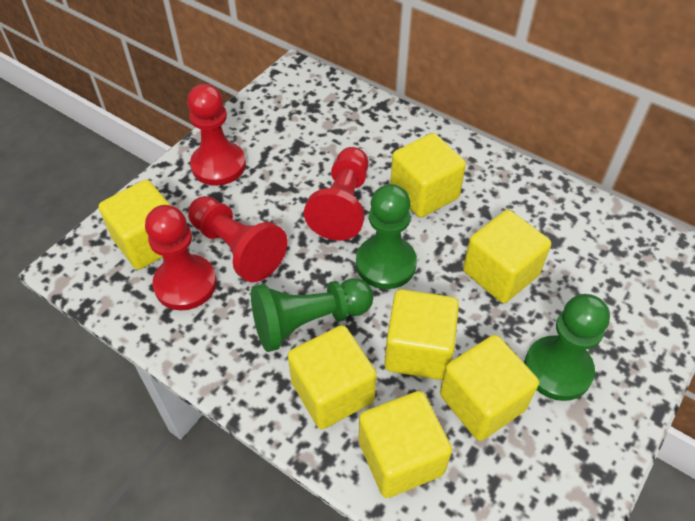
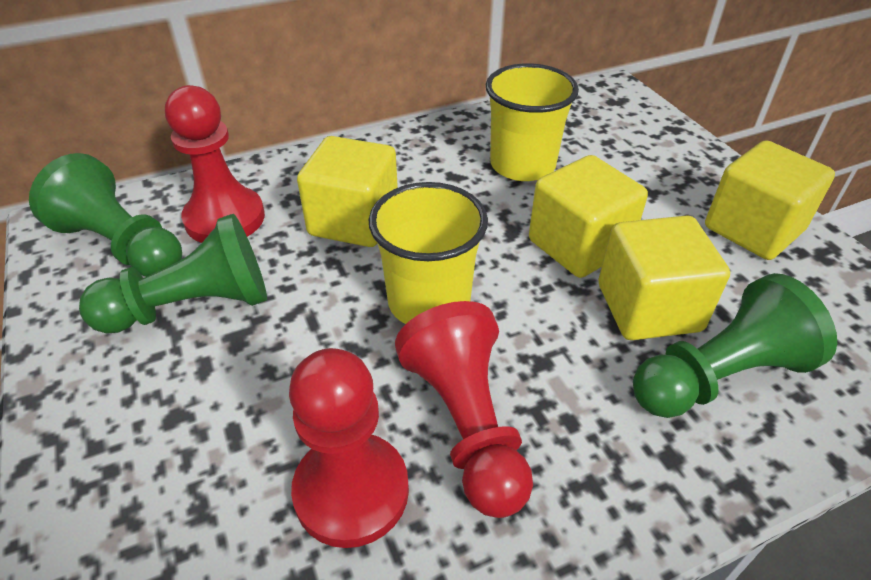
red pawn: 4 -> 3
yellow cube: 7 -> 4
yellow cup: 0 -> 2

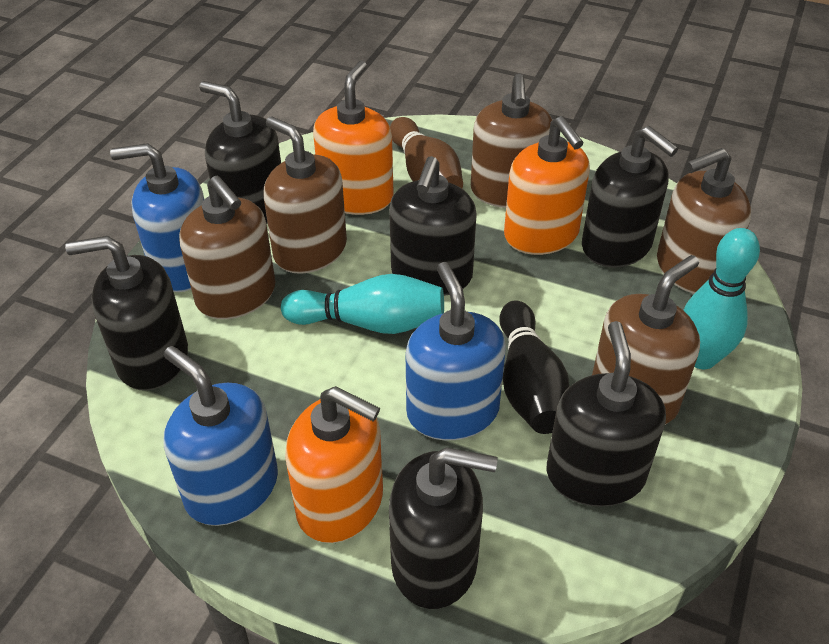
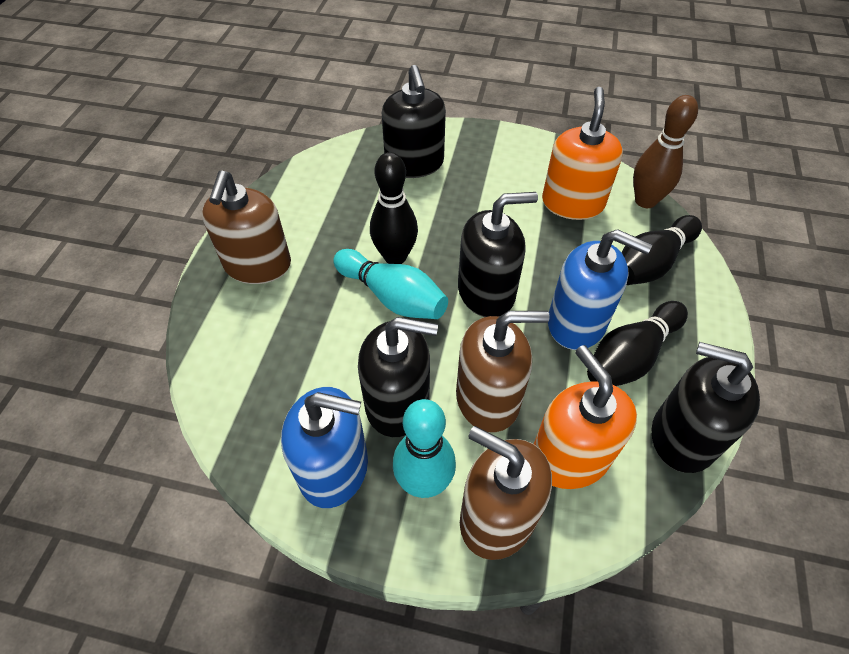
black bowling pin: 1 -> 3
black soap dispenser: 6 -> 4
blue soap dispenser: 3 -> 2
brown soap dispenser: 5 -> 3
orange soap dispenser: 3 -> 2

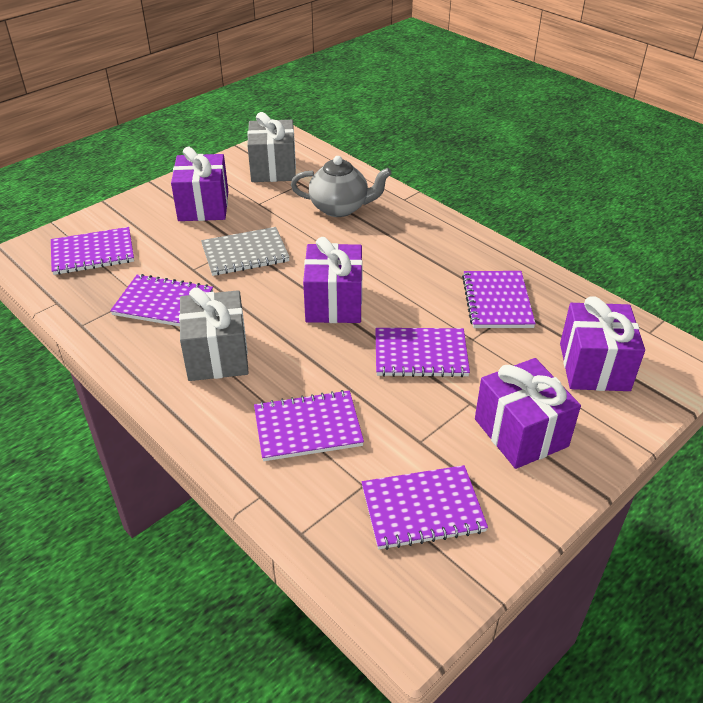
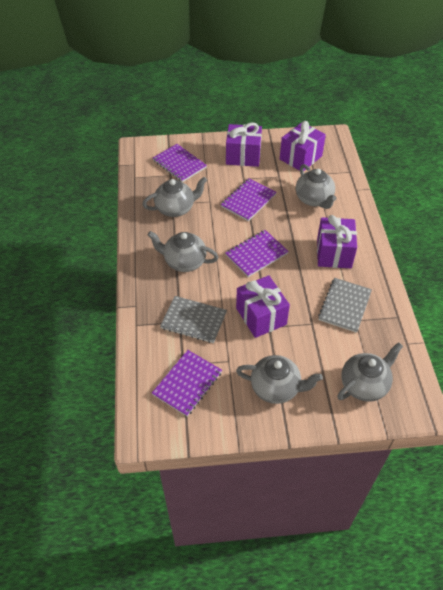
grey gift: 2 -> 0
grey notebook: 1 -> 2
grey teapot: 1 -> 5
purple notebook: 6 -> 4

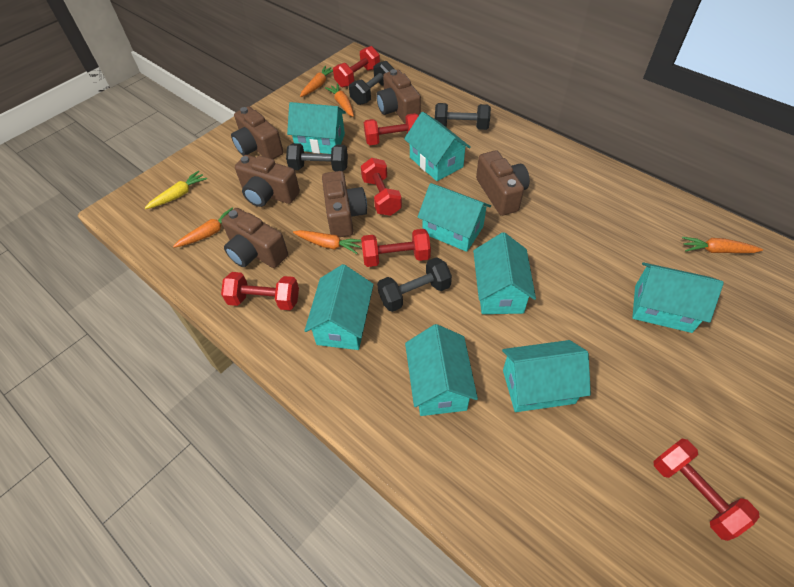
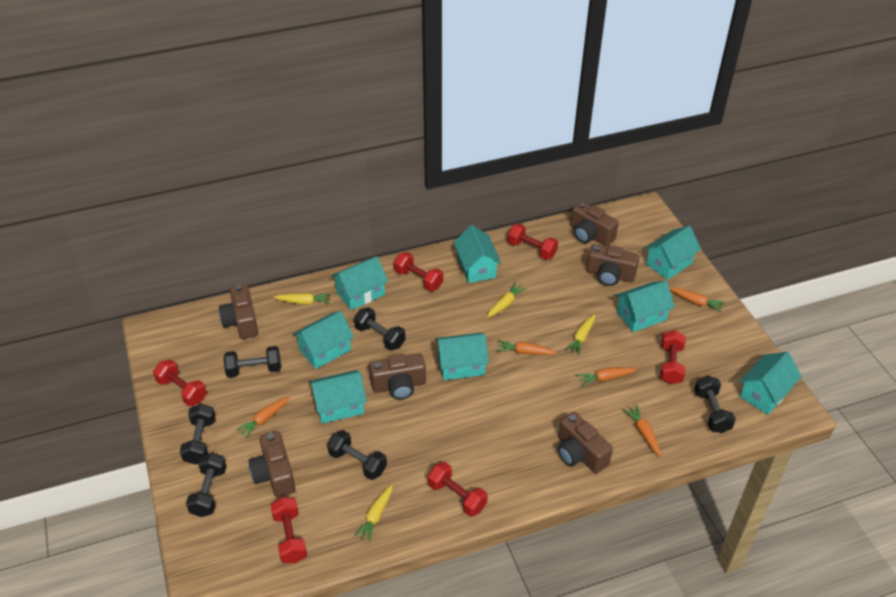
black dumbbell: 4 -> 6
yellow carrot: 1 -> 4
------------------------
*Problem requirements*: Each line of the data should be quoted exactly, with pictures left out.

*Task output*:
red pawn: 4 -> 3
yellow cube: 7 -> 4
yellow cup: 0 -> 2

black bowling pin: 1 -> 3
black soap dispenser: 6 -> 4
blue soap dispenser: 3 -> 2
brown soap dispenser: 5 -> 3
orange soap dispenser: 3 -> 2

grey gift: 2 -> 0
grey notebook: 1 -> 2
grey teapot: 1 -> 5
purple notebook: 6 -> 4

black dumbbell: 4 -> 6
yellow carrot: 1 -> 4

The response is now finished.